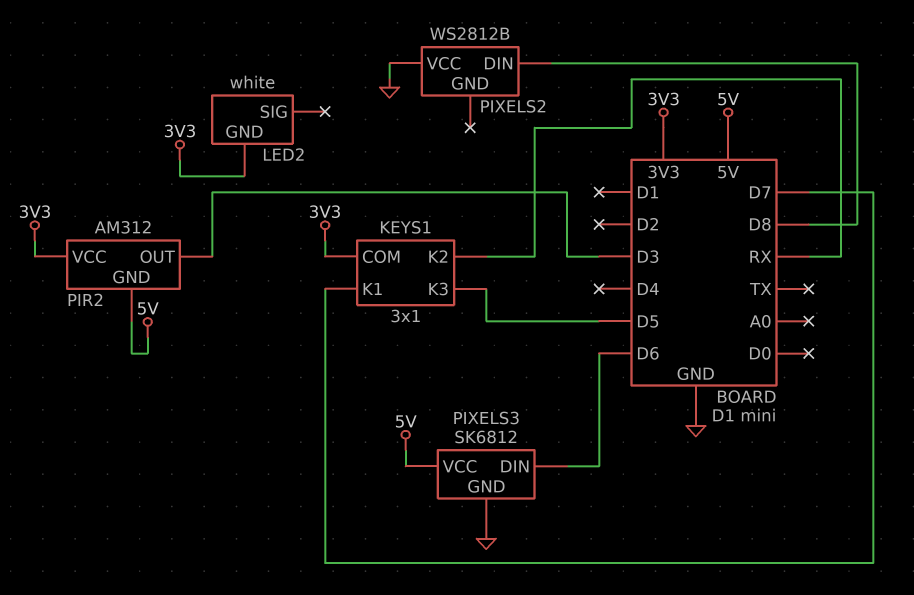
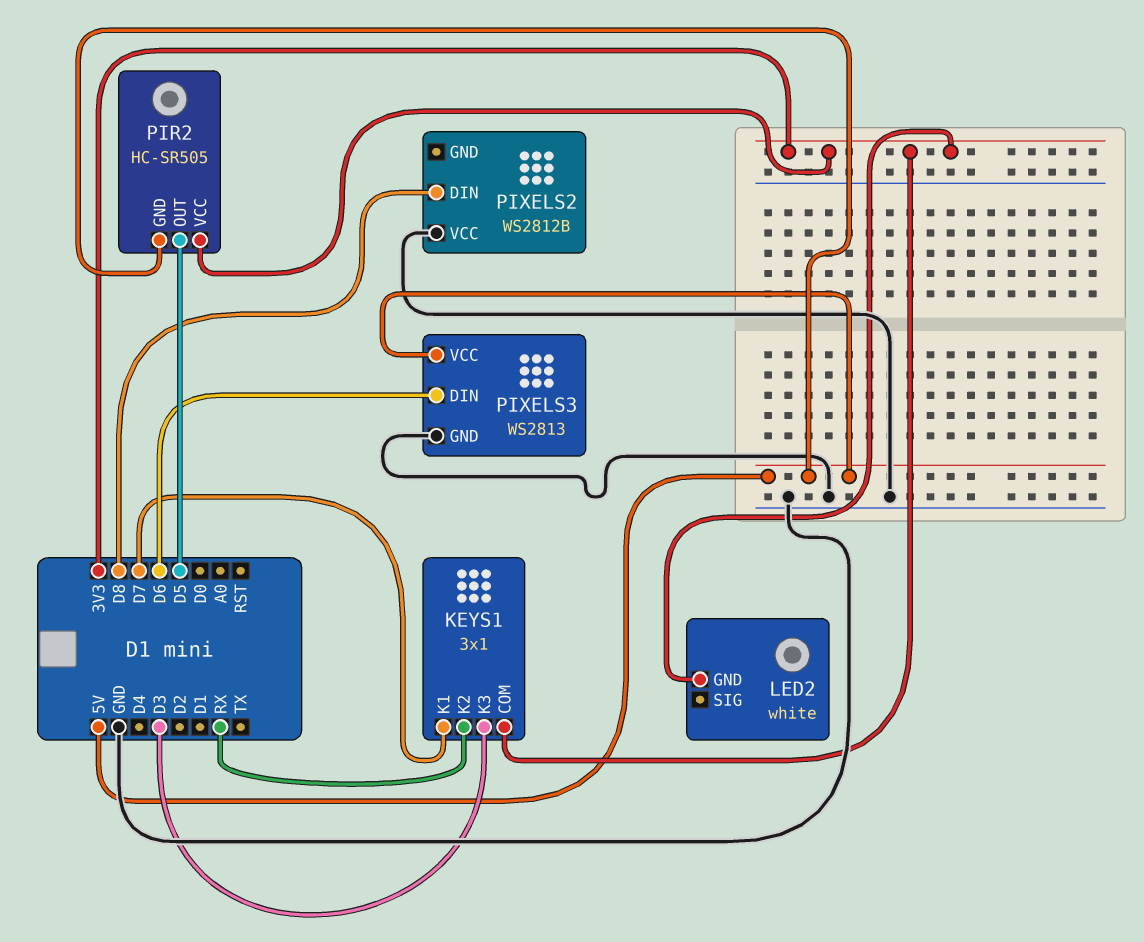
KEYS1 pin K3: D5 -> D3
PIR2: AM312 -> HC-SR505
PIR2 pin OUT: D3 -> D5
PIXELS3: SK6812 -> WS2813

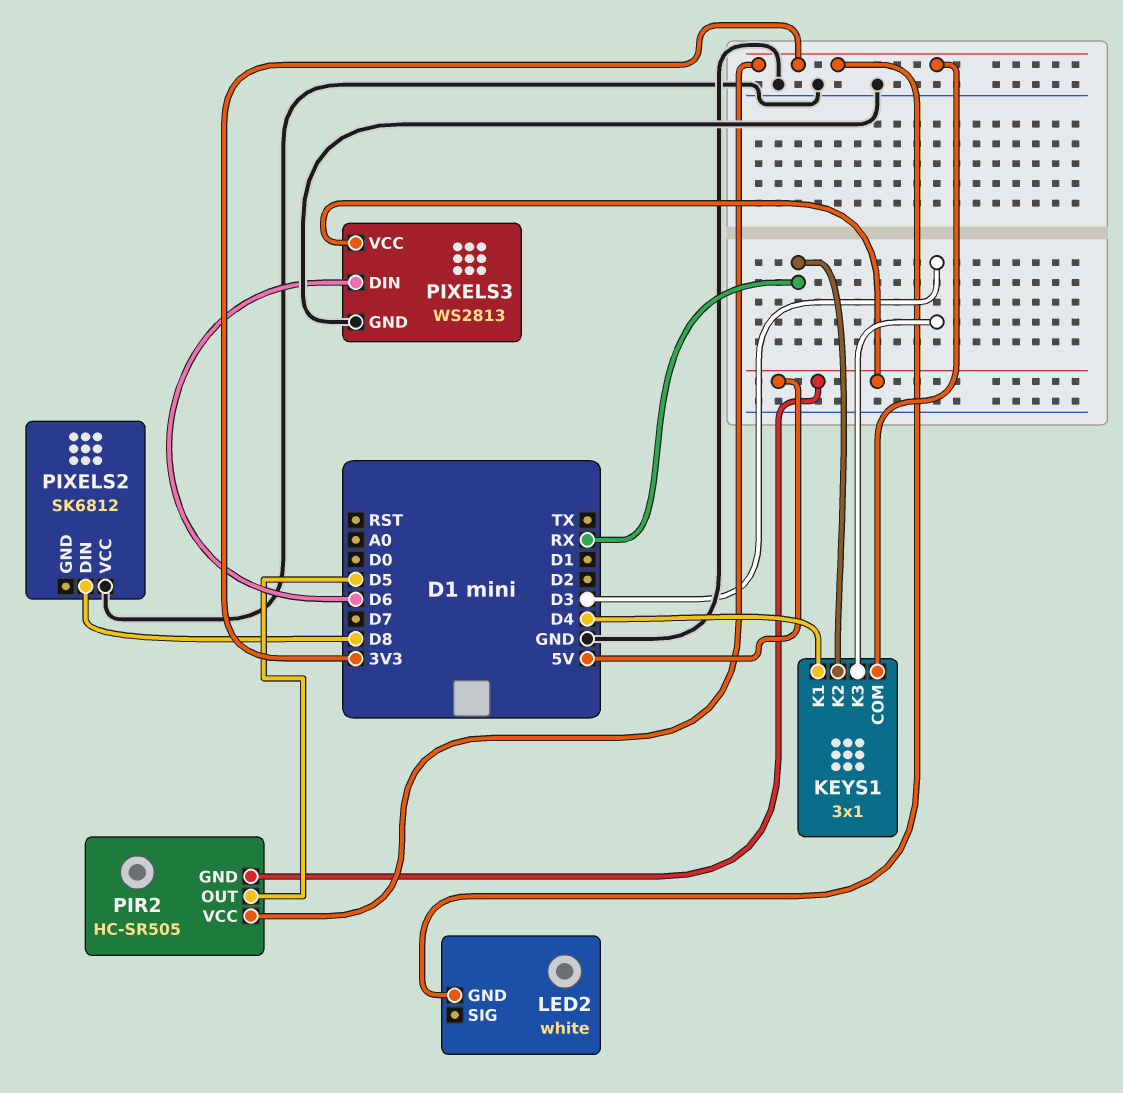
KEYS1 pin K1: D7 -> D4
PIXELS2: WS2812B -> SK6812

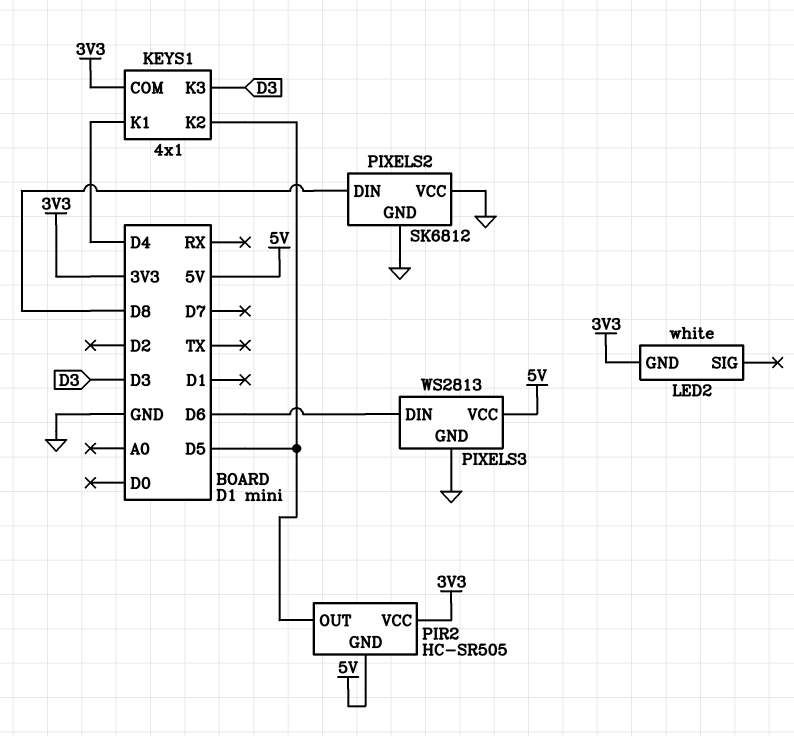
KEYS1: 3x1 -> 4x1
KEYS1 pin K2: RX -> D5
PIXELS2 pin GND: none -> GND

-*-*-

◆ What you will do:
Pictures in the listing above must be skipped; everything else should be copied exactly.

◆ Result of the exercise:
KEYS1 pin K3: D5 -> D3
PIR2: AM312 -> HC-SR505
PIR2 pin OUT: D3 -> D5
PIXELS3: SK6812 -> WS2813

KEYS1 pin K1: D7 -> D4
PIXELS2: WS2812B -> SK6812

KEYS1: 3x1 -> 4x1
KEYS1 pin K2: RX -> D5
PIXELS2 pin GND: none -> GND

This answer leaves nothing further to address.